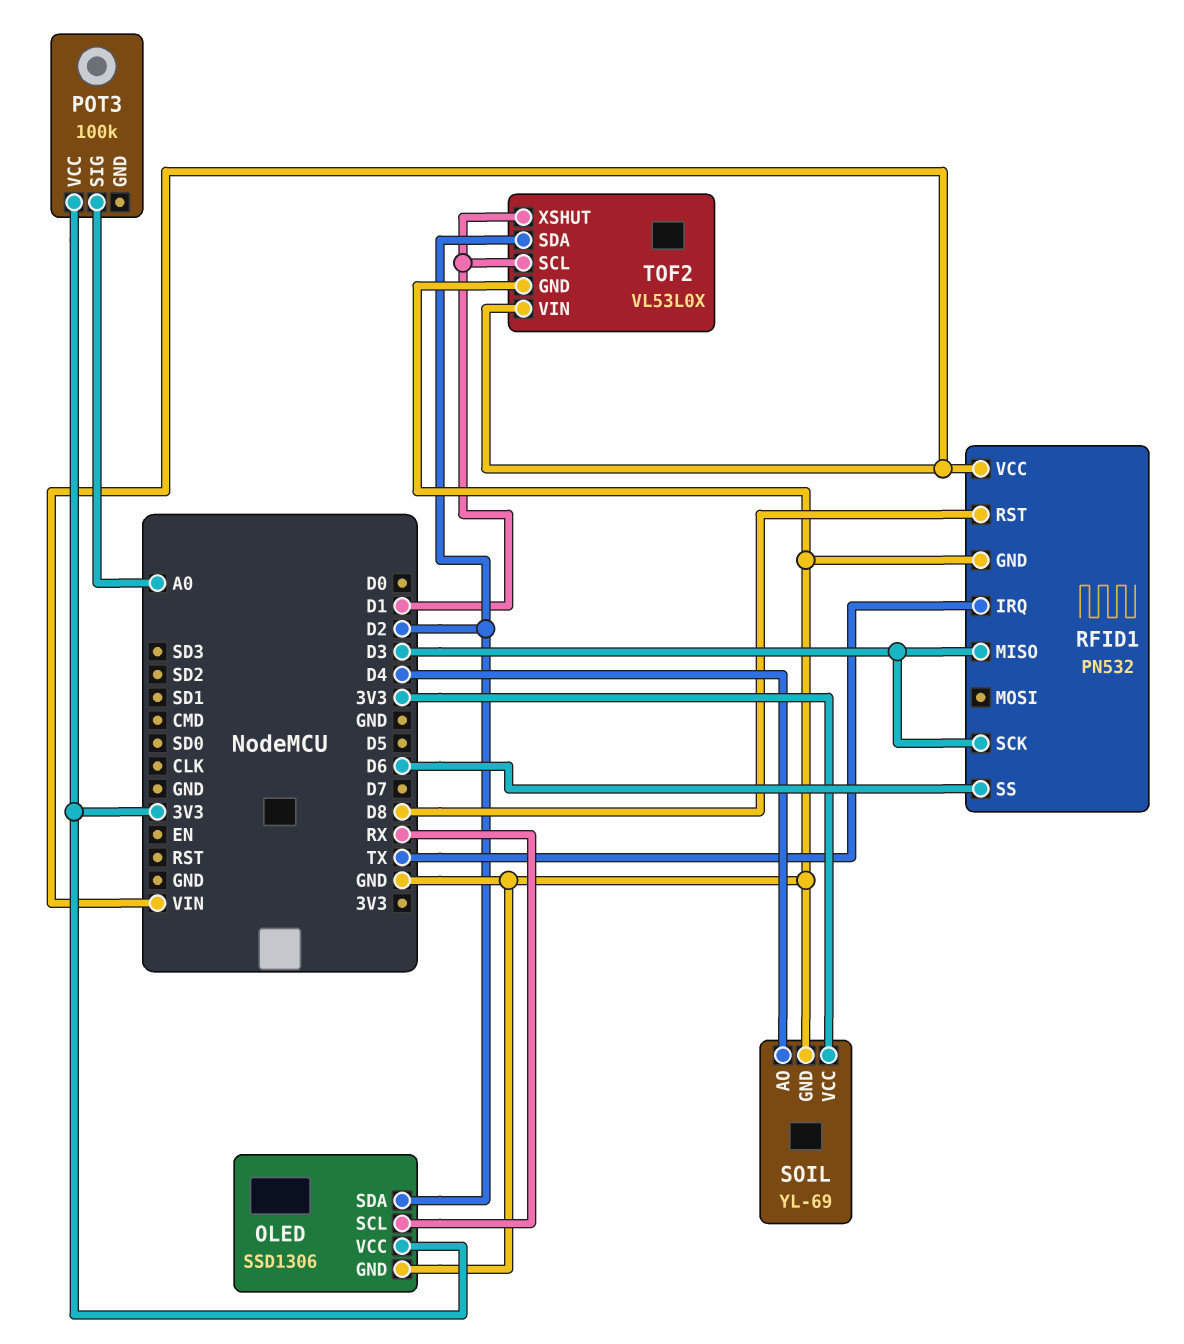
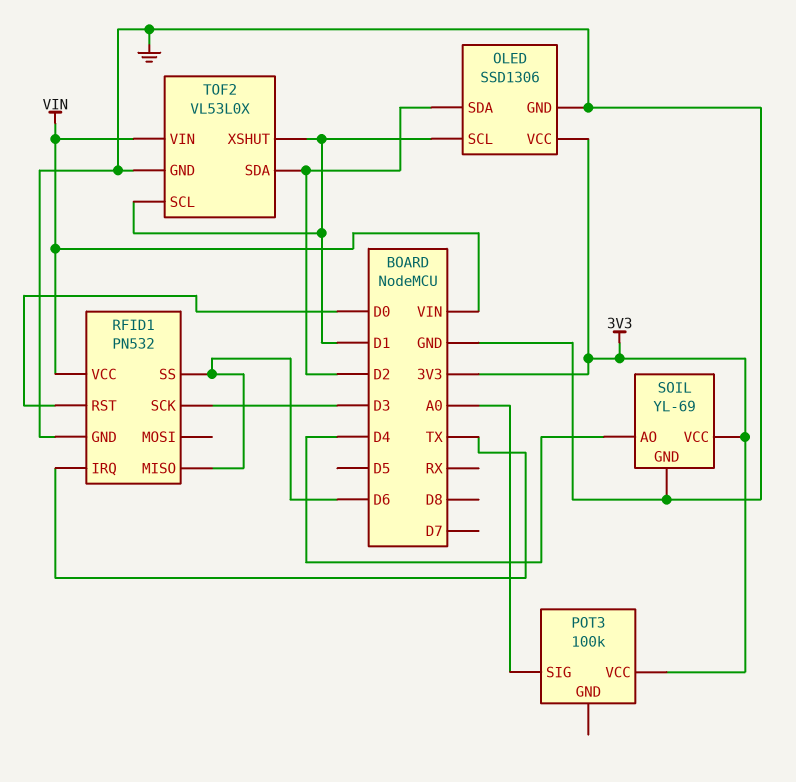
OLED pin SCL: RX -> D1
RFID1 pin MISO: D3 -> D6
RFID1 pin RST: D8 -> D0

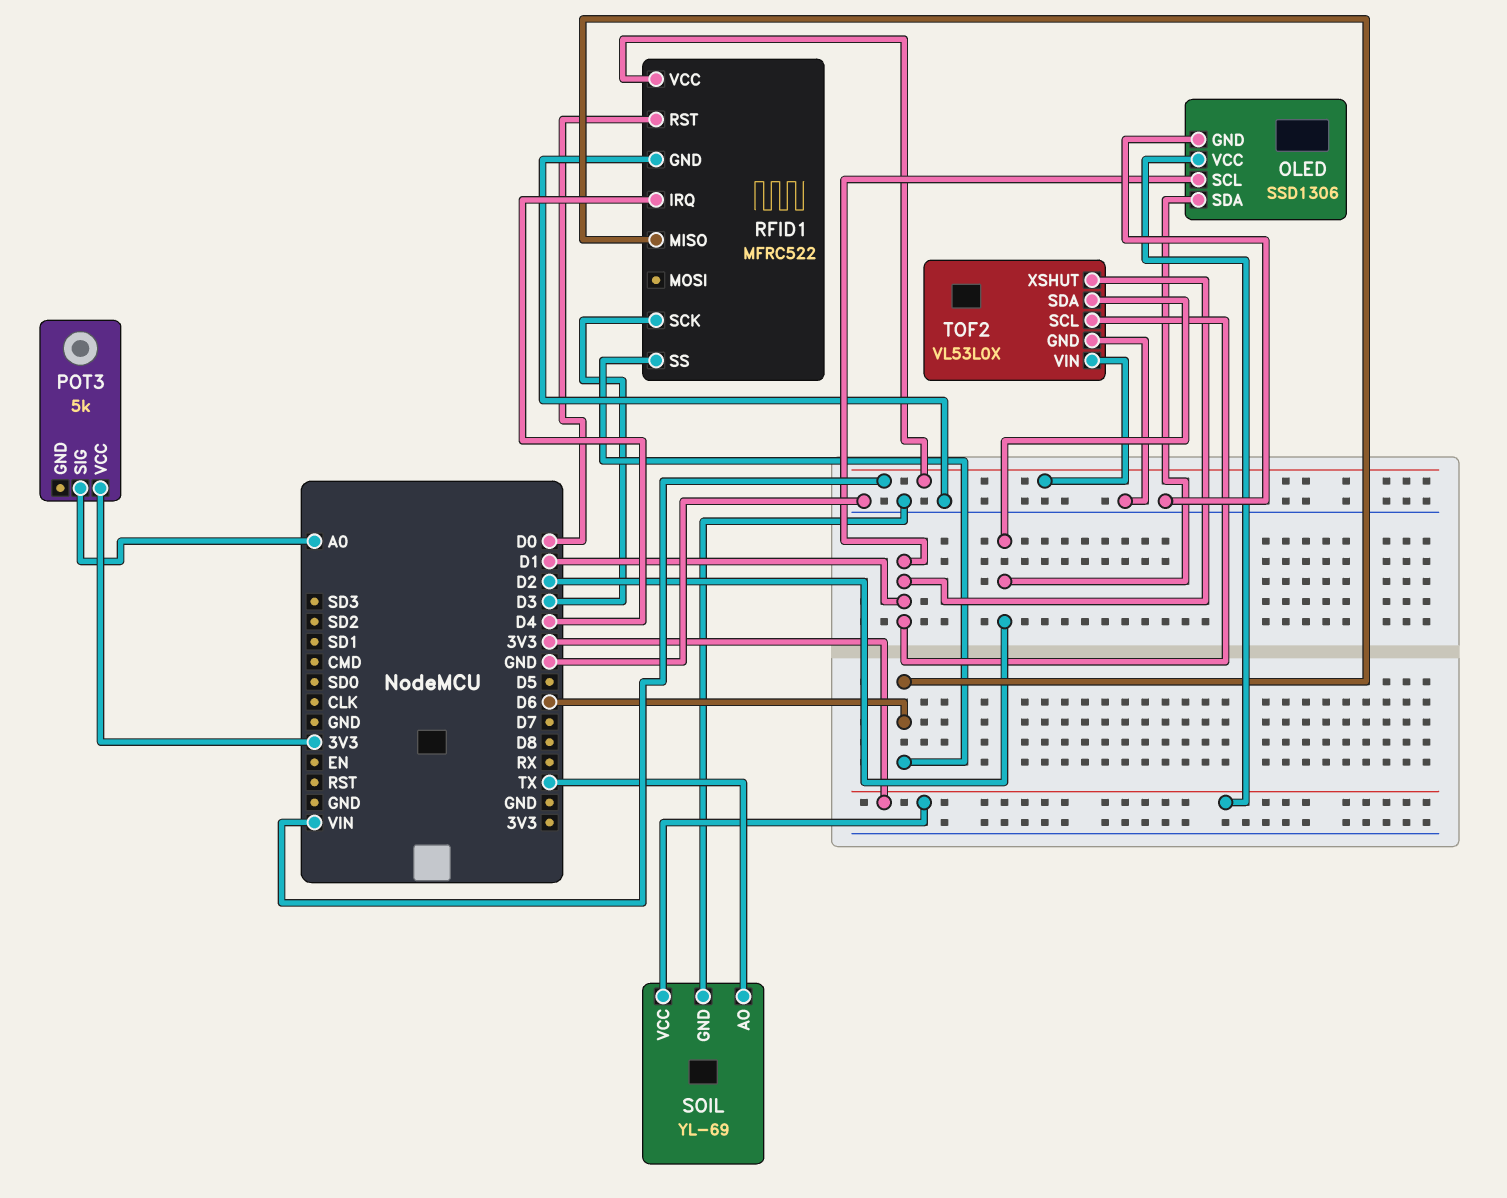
POT3: 100k -> 5k
RFID1: PN532 -> MFRC522
RFID1 pin IRQ: TX -> D4
SOIL pin AO: D4 -> TX

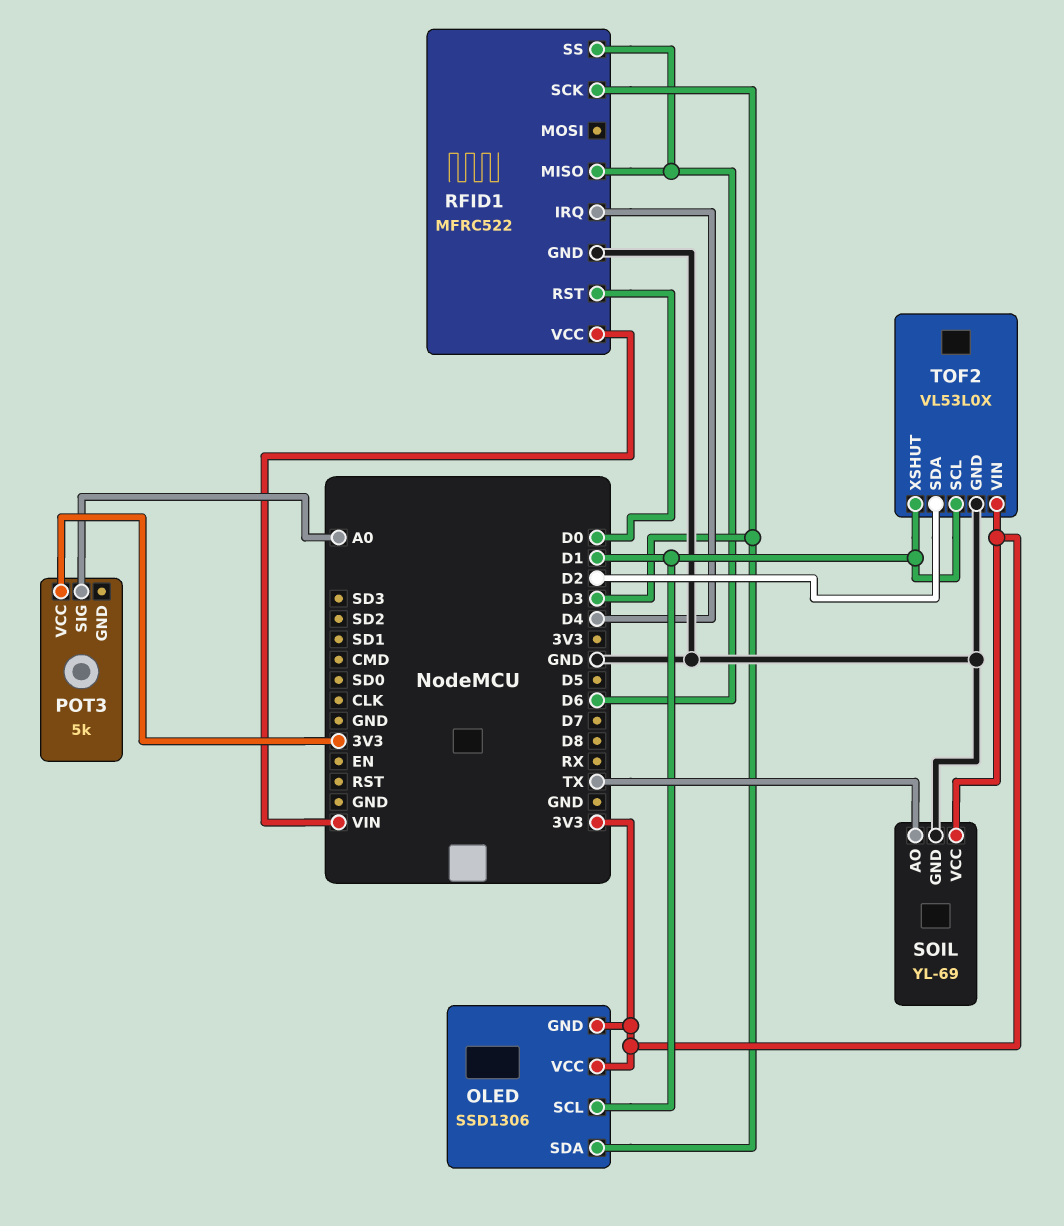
OLED pin GND: GND -> 3V3
OLED pin SDA: D2 -> D3
TOF2 pin VIN: VIN -> 3V3

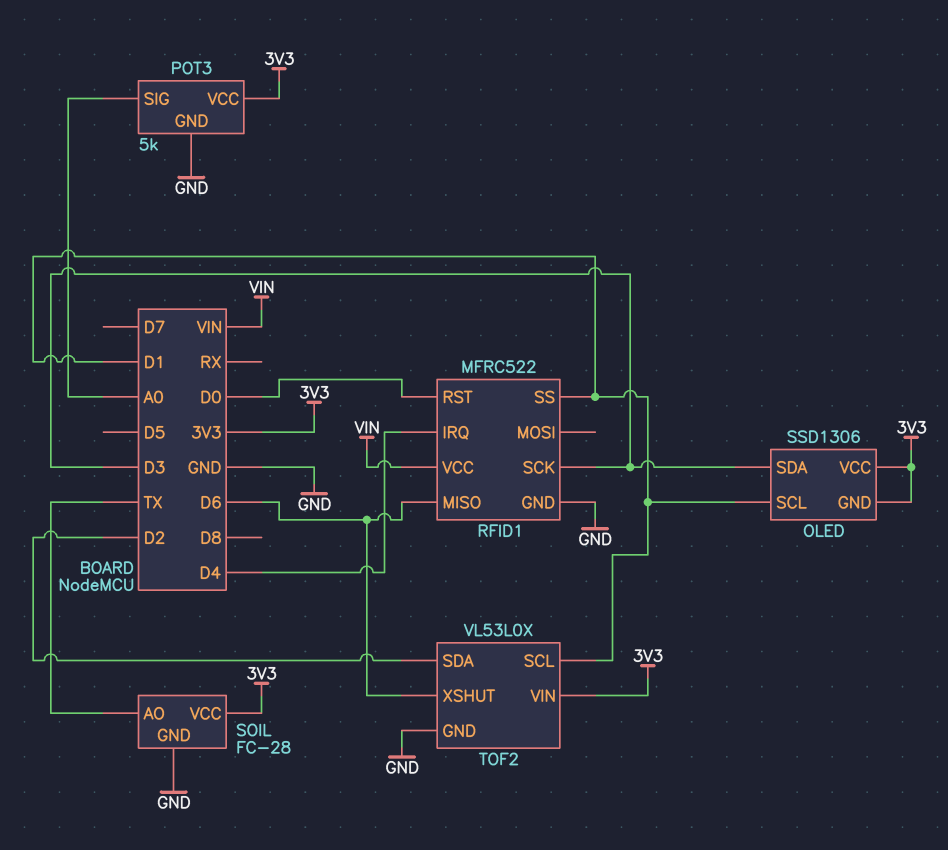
POT3 pin GND: none -> GND
RFID1 pin SS: D6 -> D1
SOIL: YL-69 -> FC-28
TOF2 pin XSHUT: D1 -> D6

§ **Goal of the exercise**
Go through the material above and return each line that holds the word "OLED".

§ **Your response**
OLED pin SCL: RX -> D1
OLED pin GND: GND -> 3V3
OLED pin SDA: D2 -> D3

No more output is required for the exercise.